Please write out all of the data below exactly, without including the pictures.

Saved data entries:
▬▬▬▬▬▬▬▬▬▬
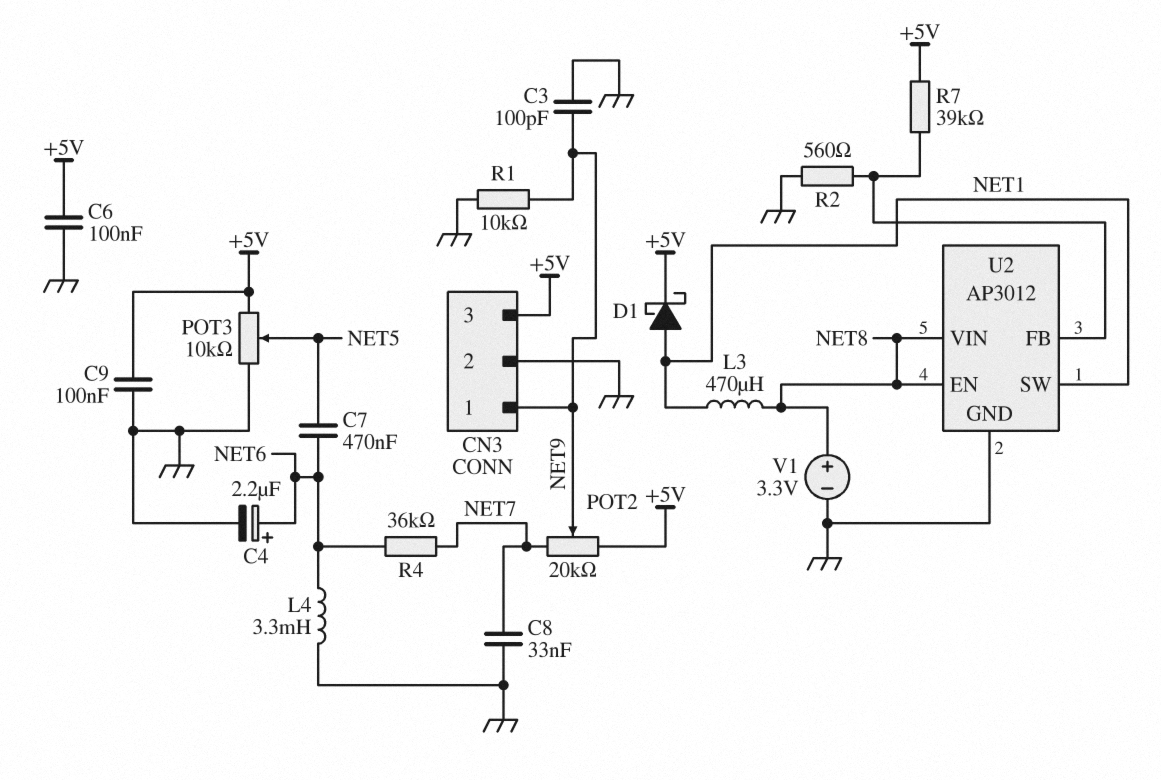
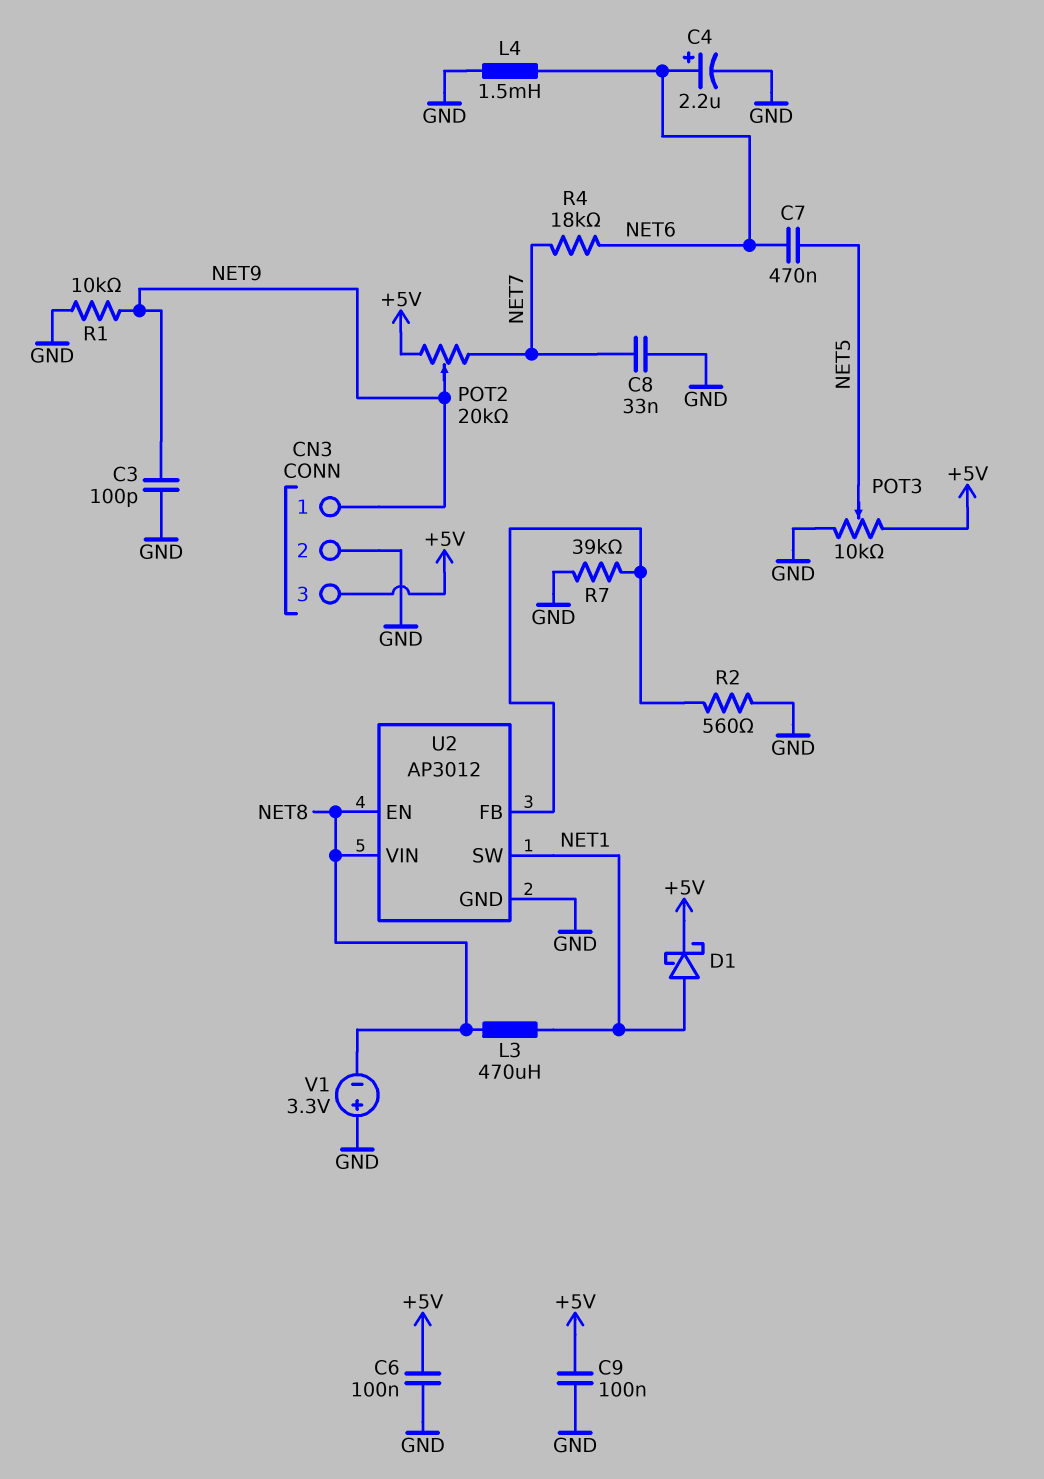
L4: 3.3mH (GND, NET6) -> 1.5mH (GND, NET6)
R4: 36k (NET6, NET7) -> 18k (NET6, NET7)
R7: 39k (+5V, U2/FB) -> 39k (GND, U2/FB)
V1: 3.3V (plus NET8, minus GND) -> 3.3V (plus GND, minus NET8)

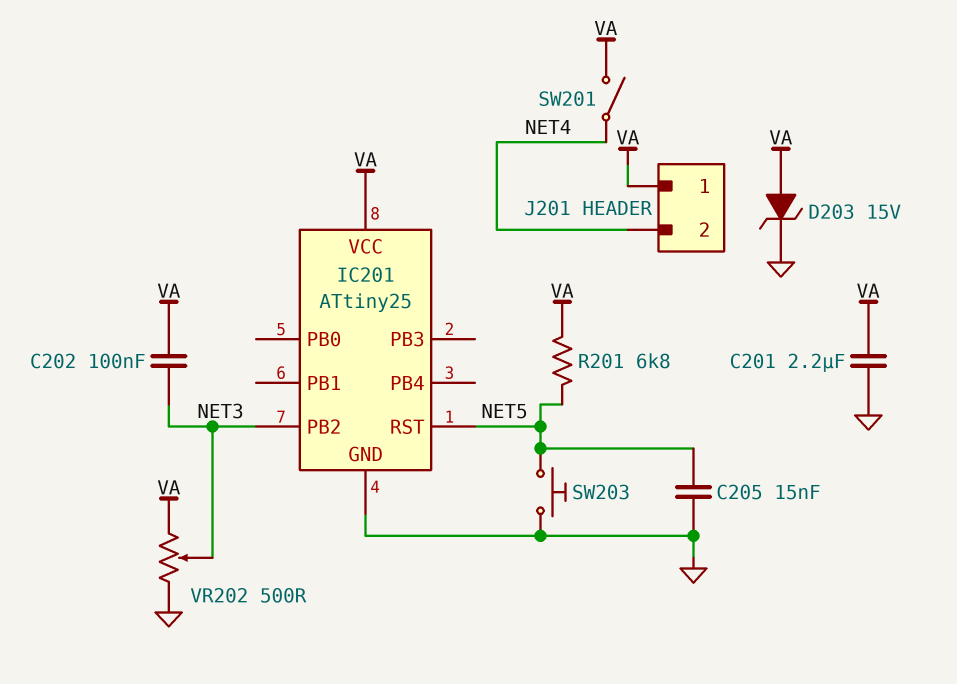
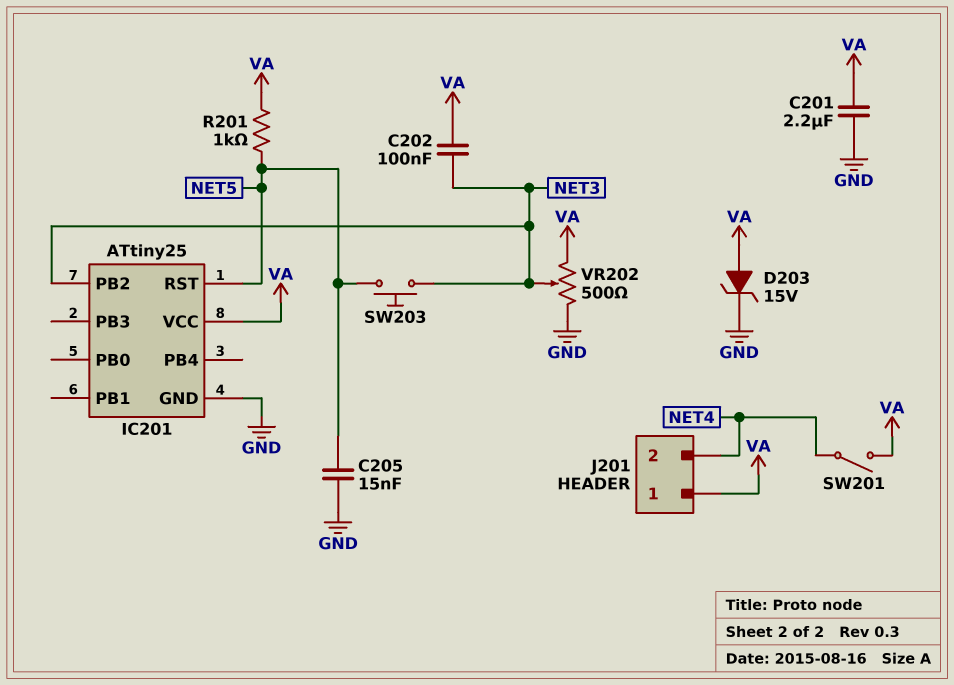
R201: 6.8k (NET5, VA) -> 1k (NET5, VA)
SW203: button (GND, NET5) -> button (NET3, NET5)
▬▬▬▬▬▬▬▬▬▬
§ **Reply to the task**
L4: 3.3mH (GND, NET6) -> 1.5mH (GND, NET6)
R4: 36k (NET6, NET7) -> 18k (NET6, NET7)
R7: 39k (+5V, U2/FB) -> 39k (GND, U2/FB)
V1: 3.3V (plus NET8, minus GND) -> 3.3V (plus GND, minus NET8)

R201: 6.8k (NET5, VA) -> 1k (NET5, VA)
SW203: button (GND, NET5) -> button (NET3, NET5)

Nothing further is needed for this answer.